» ASSIGNED TASK
Once the pictures have been removed, repeat the remainder of the records exactly.
· · · · · · ·
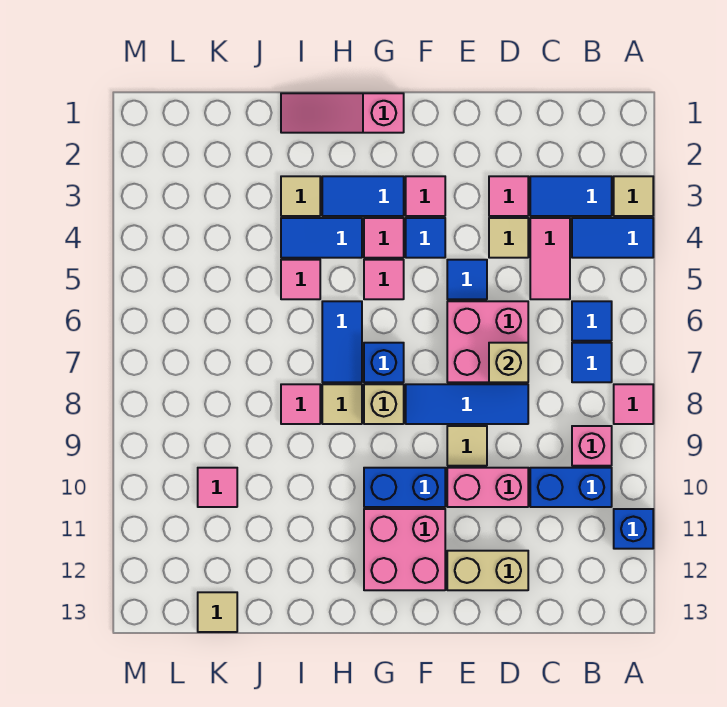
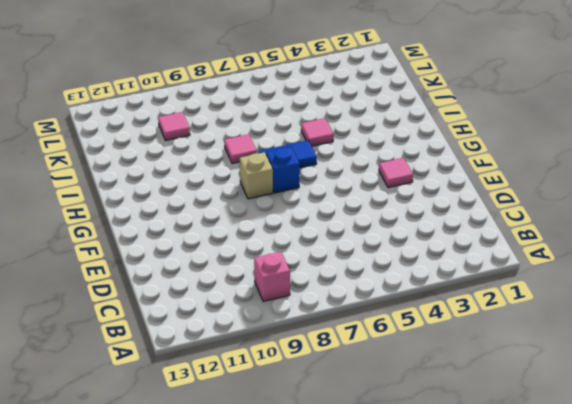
none -> tan tile A3 level 1
none -> blue tile A4:B4 level 1
none -> pink tile A8 level 1
none -> blue brick A11 level 1

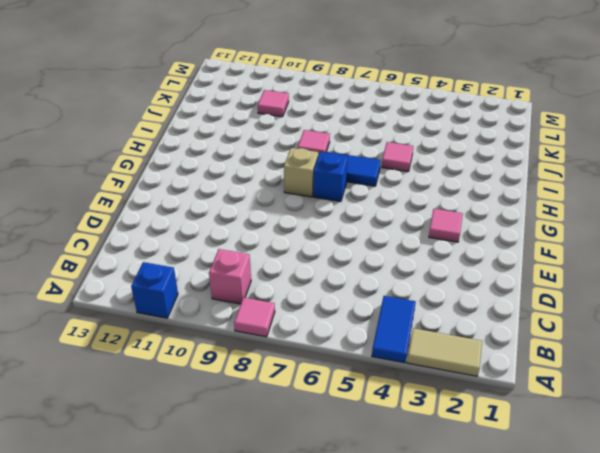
tan tile A2:A3 level 1 -> tan tile A3 level 1
none -> blue tile B3:C3 level 1
none -> blue tile B6 level 1
none -> blue tile B7 level 1
none -> blue brick B10:C10 level 1

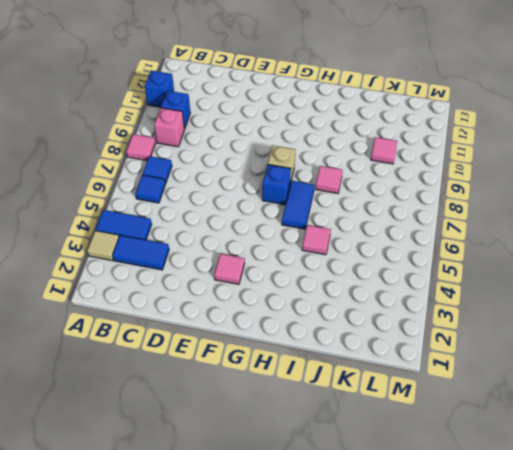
blue brick B10 level 1 -> blue brick B10:C10 level 1
none -> pink tile C4:C5 level 1
none -> pink tile D3 level 1
none -> tan tile D4 level 1
none -> pink brick D6:E7 level 1

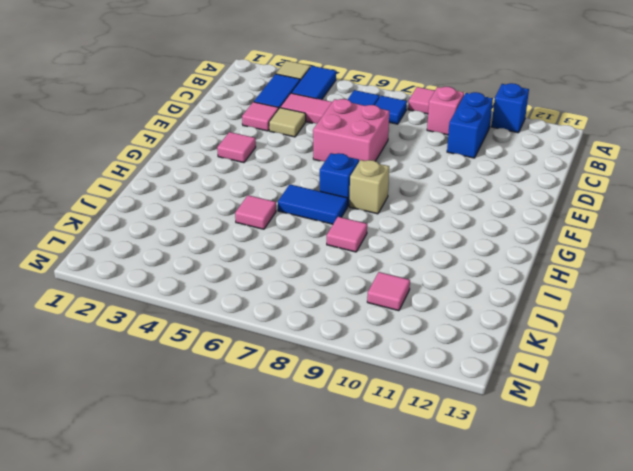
none -> blue tile D8:F8 level 1
none -> pink brick D10:E10 level 1
none -> tan brick D12:E12 level 1
none -> blue tile E5 level 1

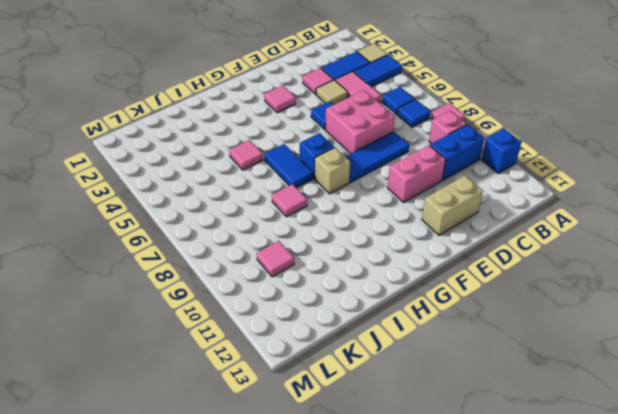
none -> tan tile E9 level 1
none -> blue tile F4 level 1
none -> blue brick F10:G10 level 1
none -> pink brick F11:G12 level 1

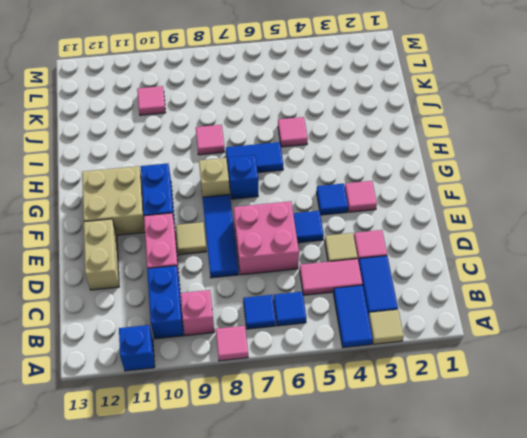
tan brick F11:G12 level 1 -> pink brick F11:G12 level 1
none -> pink slope G1:I1 level 1 top G
none -> blue tile G3:H3 level 1
none -> pink tile G4 level 1
none -> pink tile G5 level 1

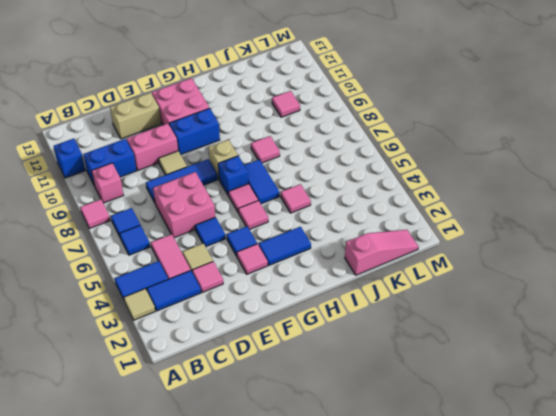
pink tile G6 level 1 -> pink tile G4 level 1
pink slope J1:L1 level 1 top J -> pink slope G1:I1 level 1 top G
none -> blue tile H4:I4 level 1
none -> tan tile H8 level 1
none -> tan tile I3 level 1
none -> tan tile K13 level 1

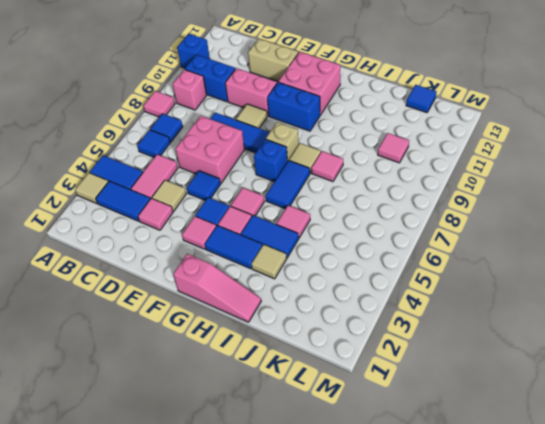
blue tile K13 level 1 -> tan tile K13 level 1
none -> tan brick D7 level 2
· · · · · · ·
» EXERCISE SOLUTION
none -> tan tile A3 level 1
none -> blue tile A4:B4 level 1
none -> pink tile A8 level 1
none -> blue brick A11 level 1

tan tile A2:A3 level 1 -> tan tile A3 level 1
none -> blue tile B3:C3 level 1
none -> blue tile B6 level 1
none -> blue tile B7 level 1
none -> blue brick B10:C10 level 1

blue brick B10 level 1 -> blue brick B10:C10 level 1
none -> pink tile C4:C5 level 1
none -> pink tile D3 level 1
none -> tan tile D4 level 1
none -> pink brick D6:E7 level 1

none -> blue tile D8:F8 level 1
none -> pink brick D10:E10 level 1
none -> tan brick D12:E12 level 1
none -> blue tile E5 level 1

none -> tan tile E9 level 1
none -> blue tile F4 level 1
none -> blue brick F10:G10 level 1
none -> pink brick F11:G12 level 1

tan brick F11:G12 level 1 -> pink brick F11:G12 level 1
none -> pink slope G1:I1 level 1 top G
none -> blue tile G3:H3 level 1
none -> pink tile G4 level 1
none -> pink tile G5 level 1

pink tile G6 level 1 -> pink tile G4 level 1
pink slope J1:L1 level 1 top J -> pink slope G1:I1 level 1 top G
none -> blue tile H4:I4 level 1
none -> tan tile H8 level 1
none -> tan tile I3 level 1
none -> tan tile K13 level 1

blue tile K13 level 1 -> tan tile K13 level 1
none -> tan brick D7 level 2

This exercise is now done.